↓↓↓

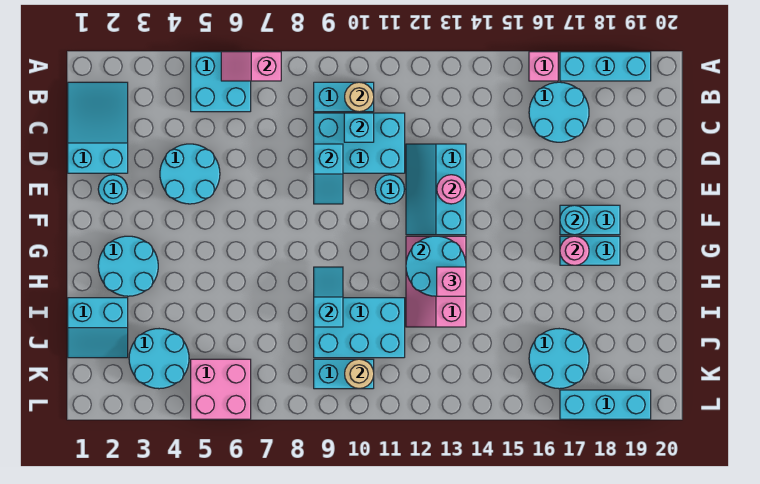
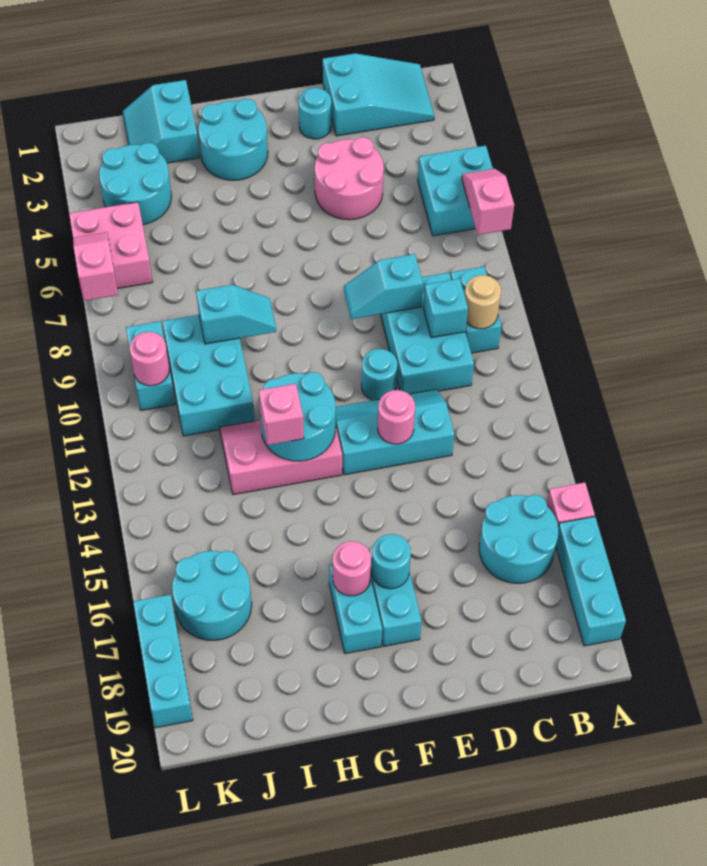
cyan round brick D4:E5 level 1 -> pink round brick D4:E5 level 1
tan round brick K10 level 2 -> pink round brick K10 level 2
none -> pink slope L6:L7 level 2 top 7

↑↑↑

#### Work request:
Repeat the data word for word, excluding any image.

#### Written answer:
cyan round brick D4:E5 level 1 -> pink round brick D4:E5 level 1
tan round brick K10 level 2 -> pink round brick K10 level 2
none -> pink slope L6:L7 level 2 top 7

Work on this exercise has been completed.